> Problem to work on
What is needed is an exact copy of the lines from the start of the records below through the line with "black ellipse at", without the pictures.

Shape state transition data
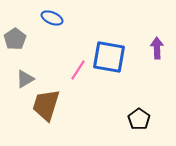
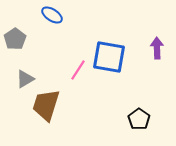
blue ellipse: moved 3 px up; rotated 10 degrees clockwise
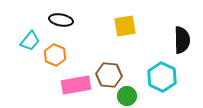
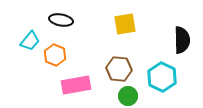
yellow square: moved 2 px up
brown hexagon: moved 10 px right, 6 px up
green circle: moved 1 px right
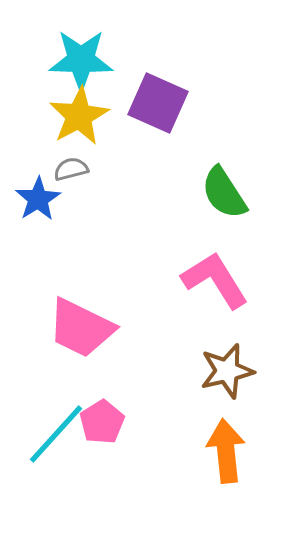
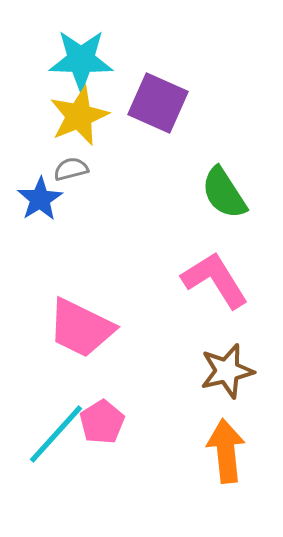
yellow star: rotated 6 degrees clockwise
blue star: moved 2 px right
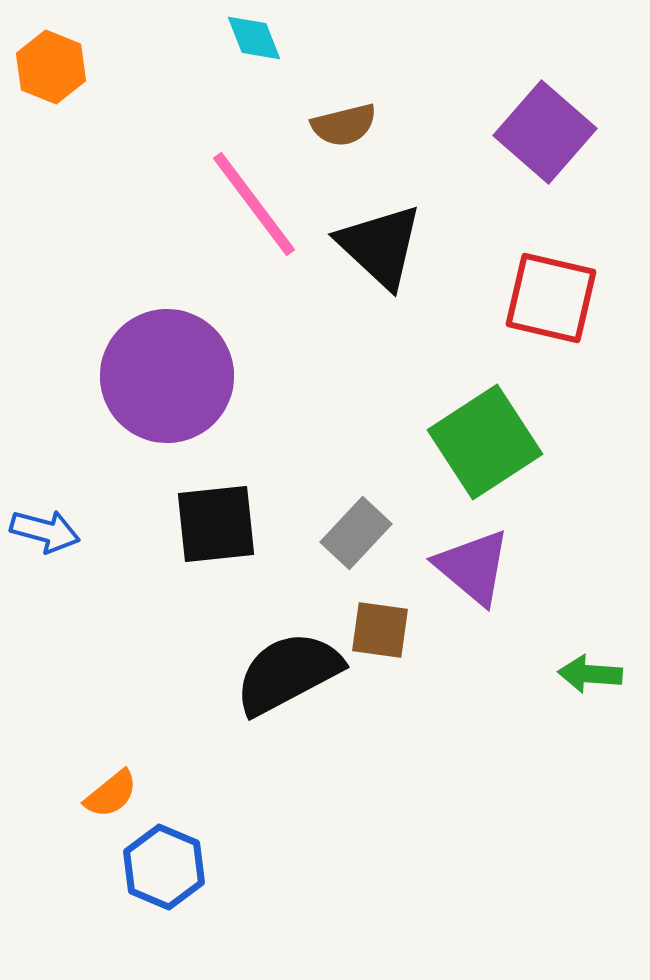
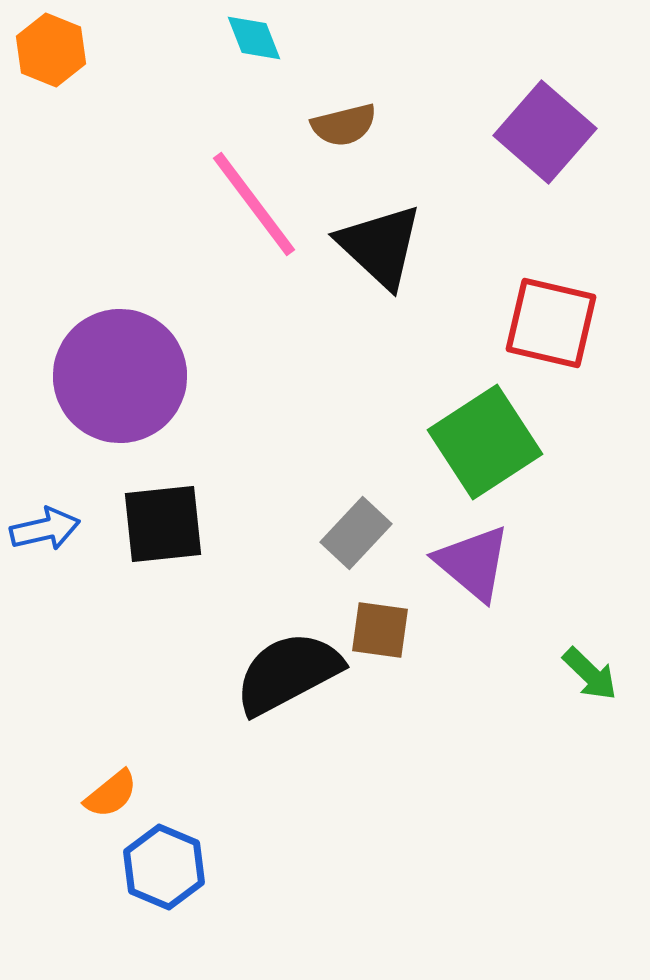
orange hexagon: moved 17 px up
red square: moved 25 px down
purple circle: moved 47 px left
black square: moved 53 px left
blue arrow: moved 2 px up; rotated 28 degrees counterclockwise
purple triangle: moved 4 px up
green arrow: rotated 140 degrees counterclockwise
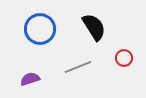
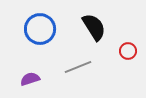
red circle: moved 4 px right, 7 px up
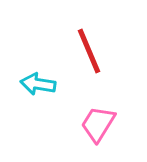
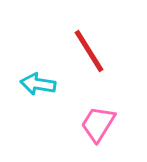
red line: rotated 9 degrees counterclockwise
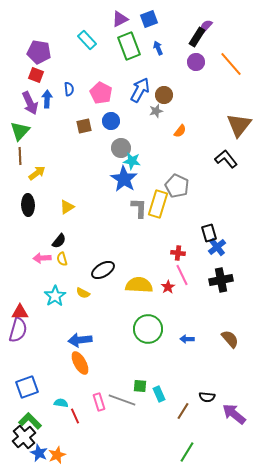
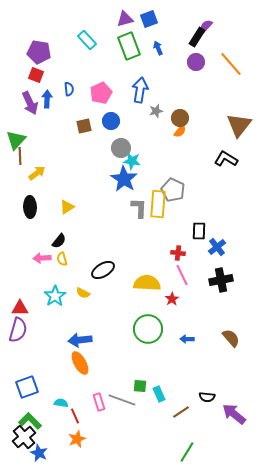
purple triangle at (120, 19): moved 5 px right; rotated 12 degrees clockwise
blue arrow at (140, 90): rotated 20 degrees counterclockwise
pink pentagon at (101, 93): rotated 20 degrees clockwise
brown circle at (164, 95): moved 16 px right, 23 px down
green triangle at (20, 131): moved 4 px left, 9 px down
black L-shape at (226, 159): rotated 20 degrees counterclockwise
gray pentagon at (177, 186): moved 4 px left, 4 px down
yellow rectangle at (158, 204): rotated 12 degrees counterclockwise
black ellipse at (28, 205): moved 2 px right, 2 px down
black rectangle at (209, 233): moved 10 px left, 2 px up; rotated 18 degrees clockwise
yellow semicircle at (139, 285): moved 8 px right, 2 px up
red star at (168, 287): moved 4 px right, 12 px down
red triangle at (20, 312): moved 4 px up
brown semicircle at (230, 339): moved 1 px right, 1 px up
brown line at (183, 411): moved 2 px left, 1 px down; rotated 24 degrees clockwise
orange star at (57, 455): moved 20 px right, 16 px up
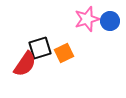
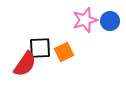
pink star: moved 2 px left, 1 px down
black square: rotated 15 degrees clockwise
orange square: moved 1 px up
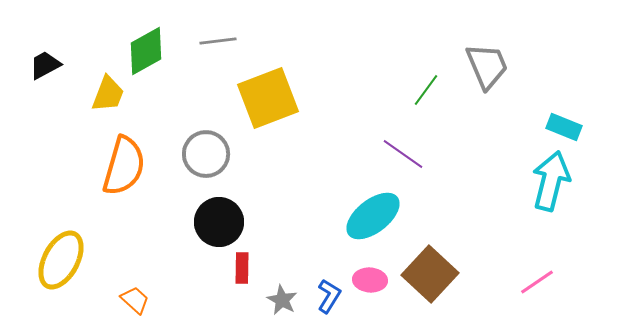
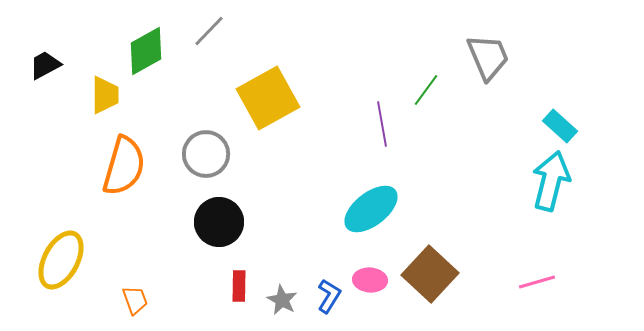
gray line: moved 9 px left, 10 px up; rotated 39 degrees counterclockwise
gray trapezoid: moved 1 px right, 9 px up
yellow trapezoid: moved 3 px left, 1 px down; rotated 21 degrees counterclockwise
yellow square: rotated 8 degrees counterclockwise
cyan rectangle: moved 4 px left, 1 px up; rotated 20 degrees clockwise
purple line: moved 21 px left, 30 px up; rotated 45 degrees clockwise
cyan ellipse: moved 2 px left, 7 px up
red rectangle: moved 3 px left, 18 px down
pink line: rotated 18 degrees clockwise
orange trapezoid: rotated 28 degrees clockwise
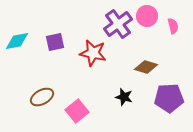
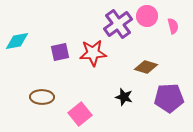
purple square: moved 5 px right, 10 px down
red star: rotated 16 degrees counterclockwise
brown ellipse: rotated 30 degrees clockwise
pink square: moved 3 px right, 3 px down
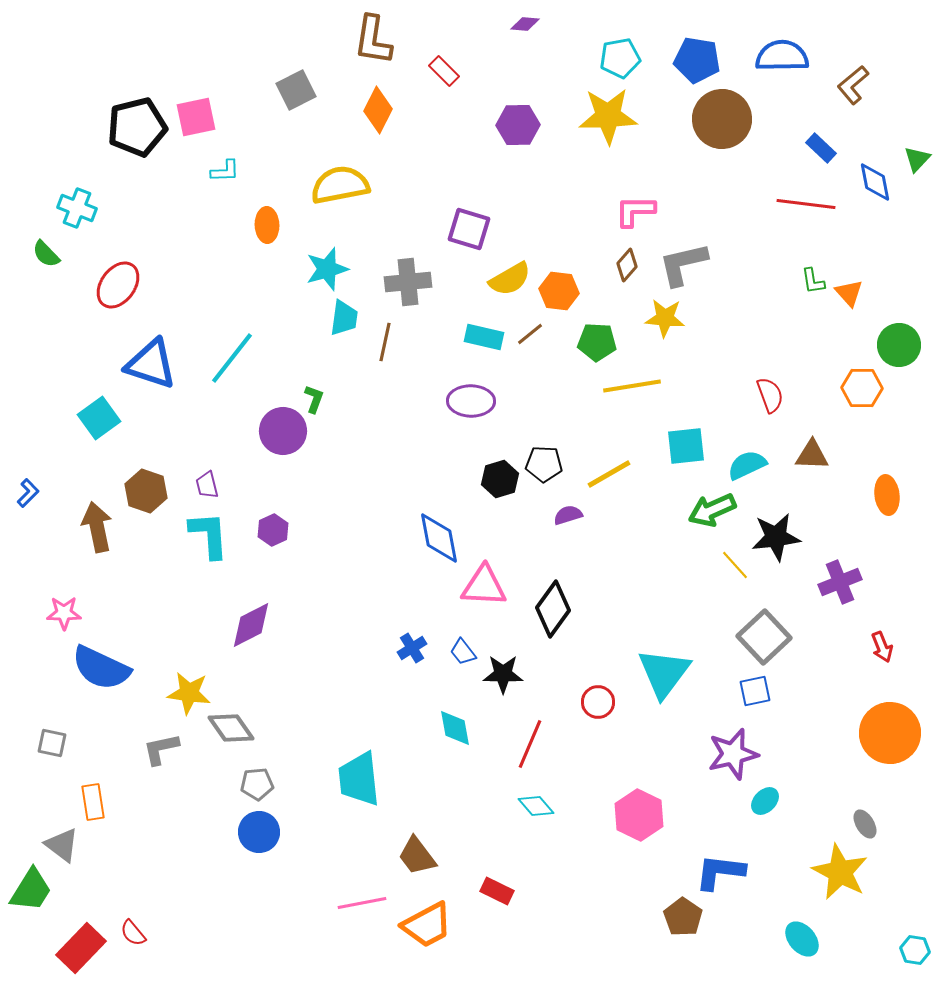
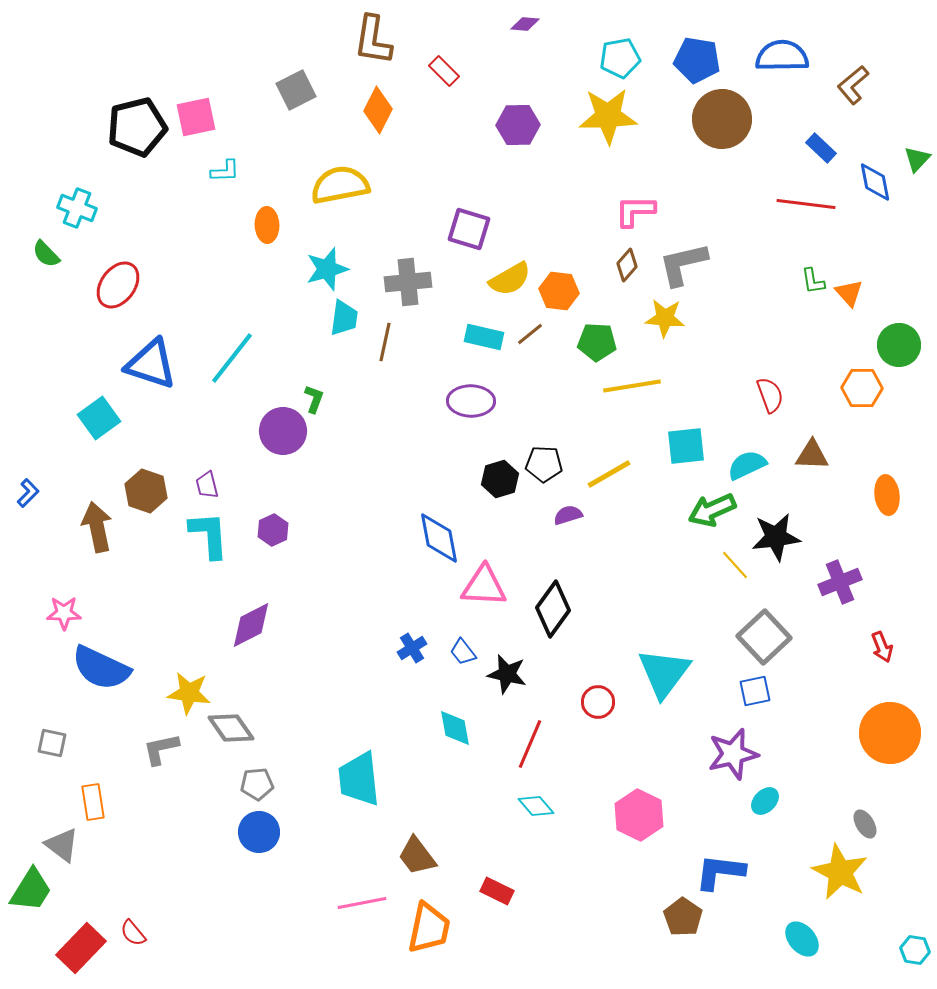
black star at (503, 674): moved 4 px right; rotated 12 degrees clockwise
orange trapezoid at (427, 925): moved 2 px right, 3 px down; rotated 50 degrees counterclockwise
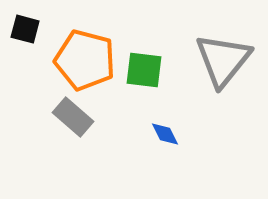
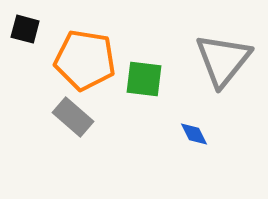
orange pentagon: rotated 6 degrees counterclockwise
green square: moved 9 px down
blue diamond: moved 29 px right
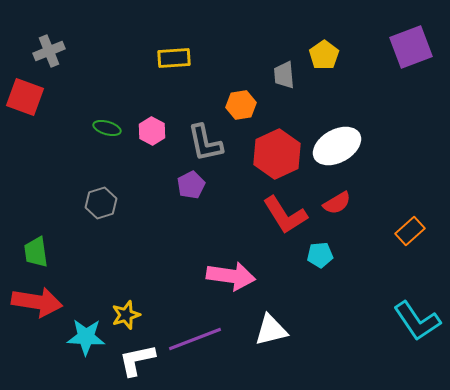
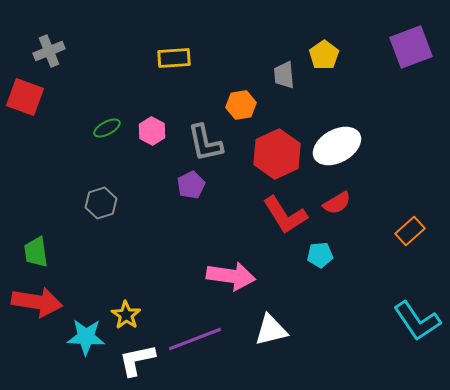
green ellipse: rotated 44 degrees counterclockwise
yellow star: rotated 20 degrees counterclockwise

> Result for this task
blue ellipse: moved 3 px up; rotated 10 degrees clockwise
yellow square: moved 2 px up
brown hexagon: moved 10 px right, 6 px up
green circle: moved 1 px right
yellow star: rotated 6 degrees clockwise
blue star: moved 2 px right
orange hexagon: moved 17 px up
red square: moved 25 px down
purple circle: moved 47 px left
black square: moved 53 px left
blue arrow: moved 2 px up; rotated 28 degrees counterclockwise
purple triangle: moved 4 px up
green arrow: rotated 140 degrees counterclockwise
red circle: moved 4 px right, 7 px up
red line: rotated 9 degrees counterclockwise
purple triangle at (120, 19): moved 5 px right; rotated 12 degrees clockwise
blue arrow at (140, 90): rotated 20 degrees counterclockwise
pink pentagon at (101, 93): rotated 20 degrees clockwise
brown circle at (164, 95): moved 16 px right, 23 px down
green triangle at (20, 131): moved 4 px left, 9 px down
black L-shape at (226, 159): rotated 20 degrees counterclockwise
gray pentagon at (177, 186): moved 4 px left, 4 px down
yellow rectangle at (158, 204): rotated 12 degrees counterclockwise
black ellipse at (28, 205): moved 2 px right, 2 px down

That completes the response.